_Exercise instructions:_ Copy out the line bearing "[gris] (551, 275)" and all the lines after it, to the very end of the material below, exactly as written.

---- Listed entries

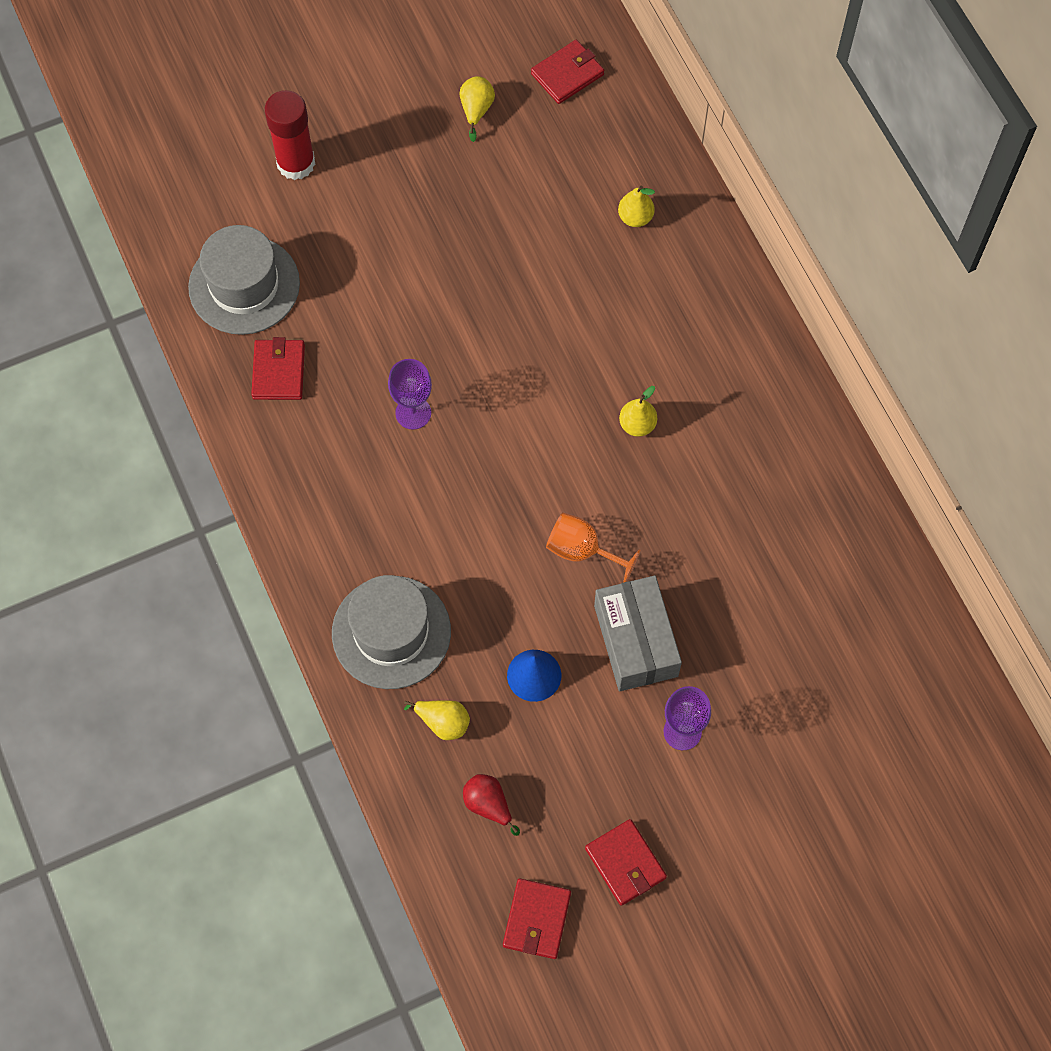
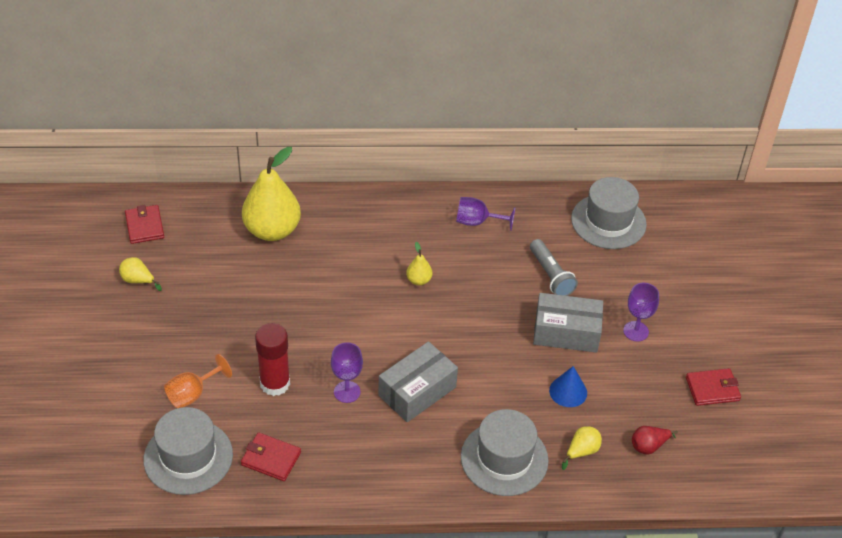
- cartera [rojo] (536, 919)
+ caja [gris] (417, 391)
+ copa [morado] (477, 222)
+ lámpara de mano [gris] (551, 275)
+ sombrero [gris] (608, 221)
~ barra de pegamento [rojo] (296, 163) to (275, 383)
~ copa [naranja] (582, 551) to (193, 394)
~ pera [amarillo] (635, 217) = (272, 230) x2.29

--------

_Your response:_
+ lámpara de mano [gris] (551, 275)
+ sombrero [gris] (608, 221)
~ barra de pegamento [rojo] (296, 163) to (275, 383)
~ copa [naranja] (582, 551) to (193, 394)
~ pera [amarillo] (635, 217) = (272, 230) x2.29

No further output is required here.